Stored data:
+ + +
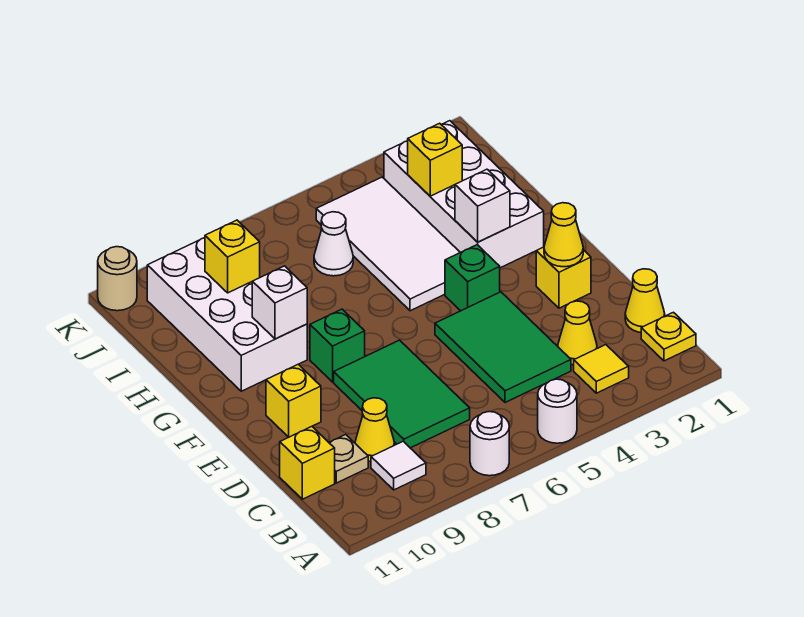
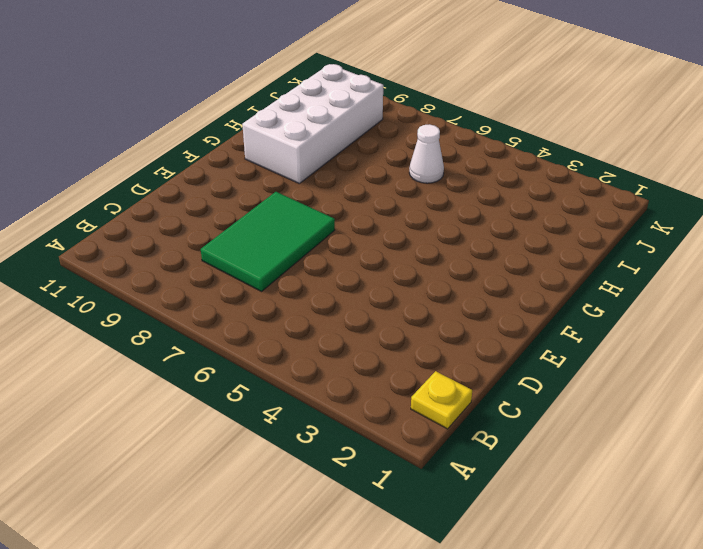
none -> white round brick A5 level 1
none -> white round brick A7 level 1
none -> yellow tile B3 level 1

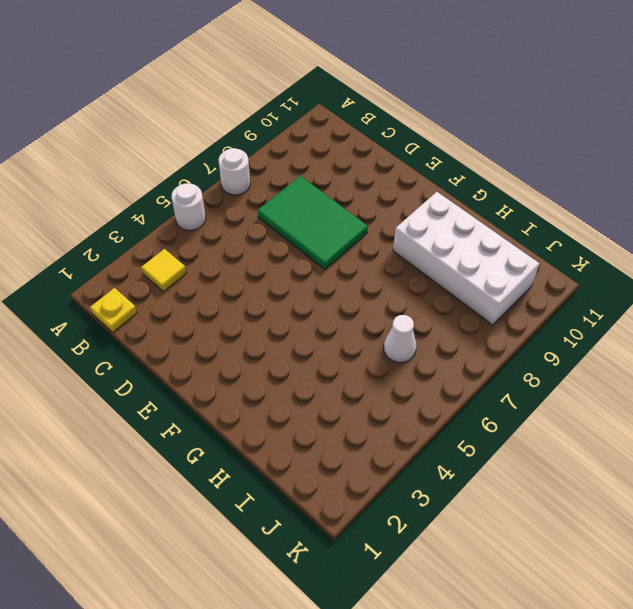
none -> white tile B9 level 1
none -> yellow cone C1 level 1
none -> yellow cone C3 level 1

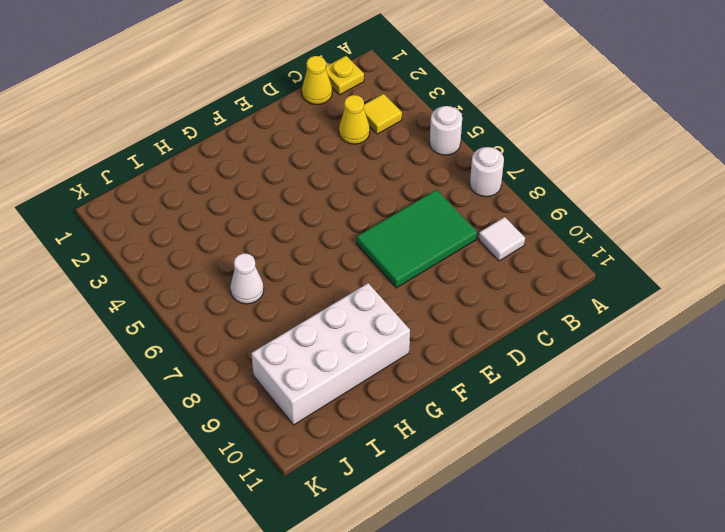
none -> green tile C4:E5 level 1
none -> yellow cone C9 level 1
none -> tan plate C10 level 1

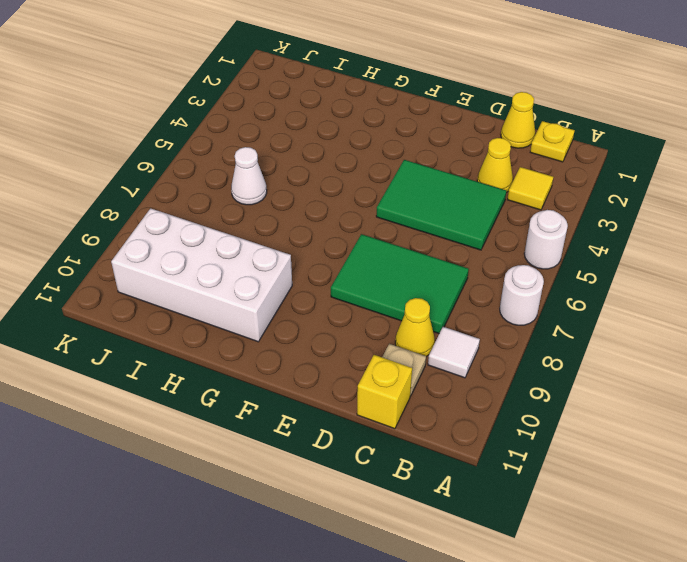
none -> yellow brick E2 level 1
none -> yellow brick E10 level 1
none -> green brick F4 level 1

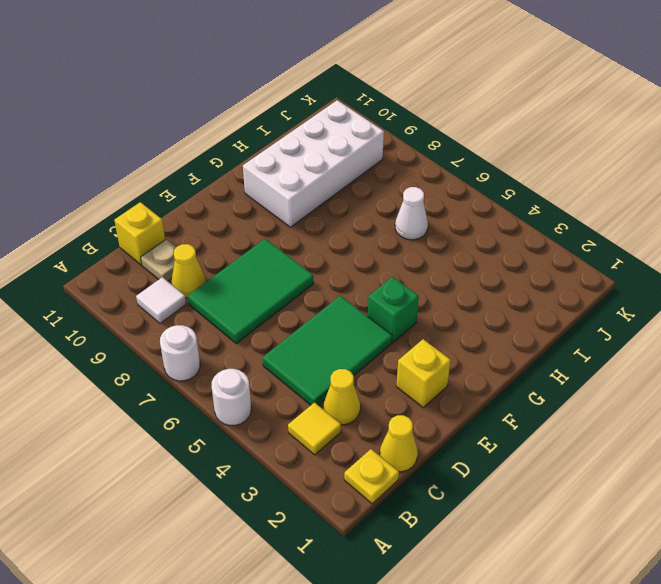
none -> yellow brick E10 level 1
none -> green brick F8 level 1
none -> white brick G2:J3 level 1

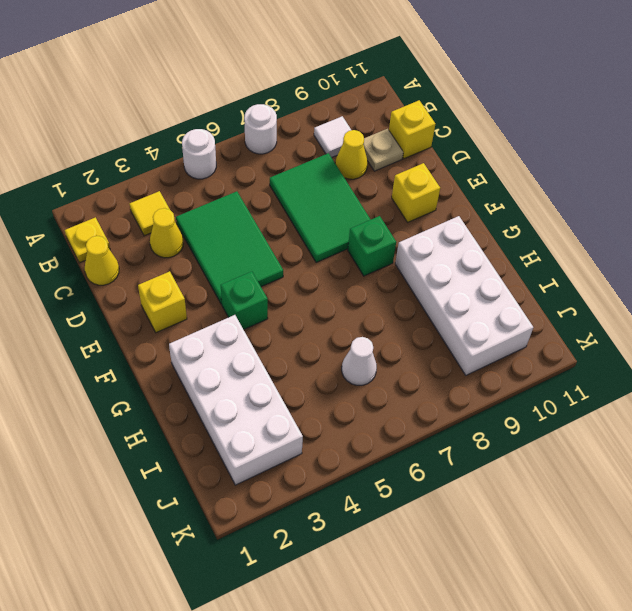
none -> white tile G4:J5 level 1
none -> tan round brick K11 level 1
none -> yellow cone E2 level 2

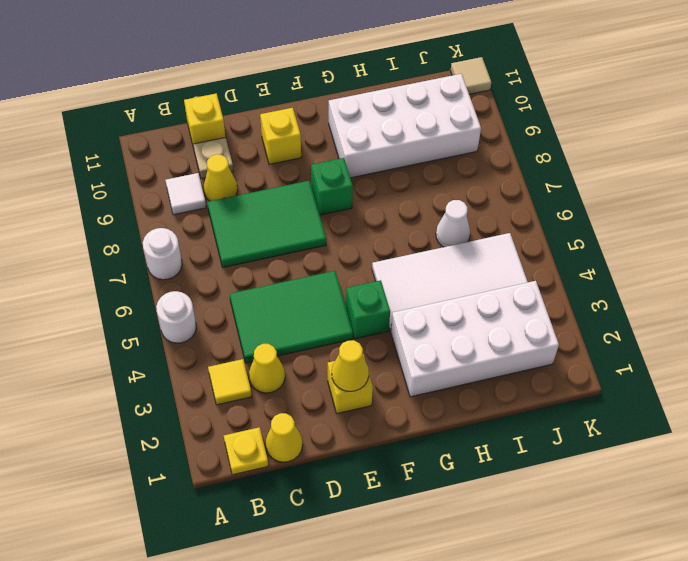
tan tile K11 level 1 -> tan round brick K11 level 1
none -> white brick G3 level 2
none -> white brick G9 level 2
none -> yellow brick I3 level 2

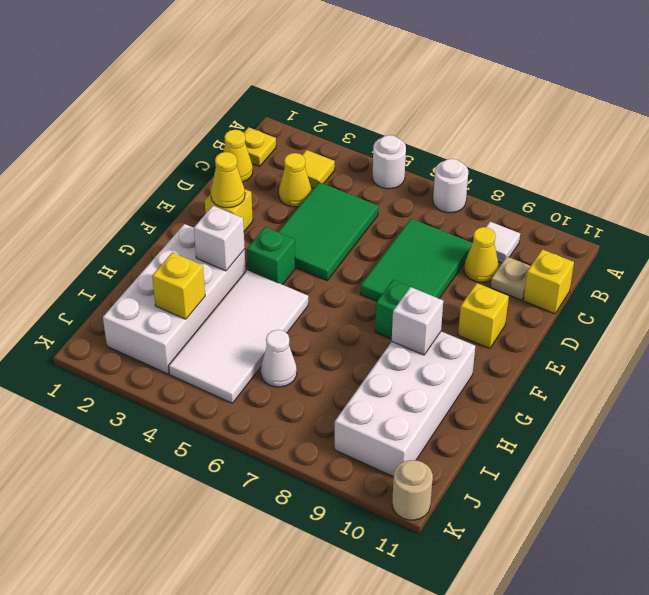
none -> yellow brick I9 level 2

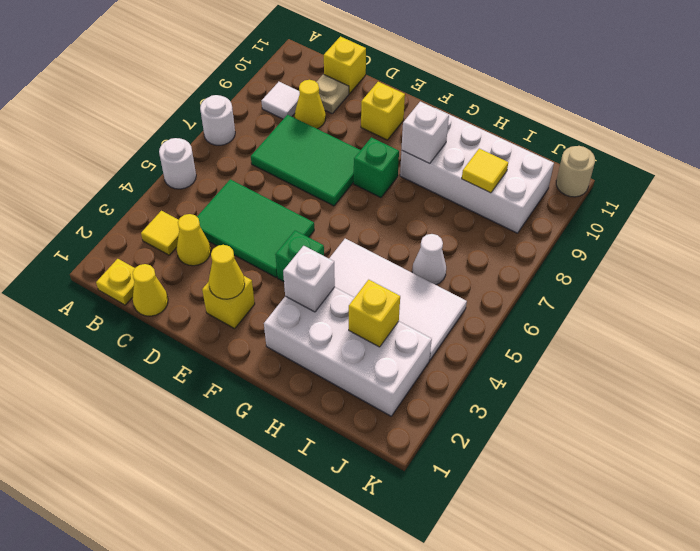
yellow tile I9 level 2 -> yellow brick I9 level 2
+ + +
* _What you should do_
State how many lines in the entries hold the word "yellow", giving the number alone.

* _Output of the task_
11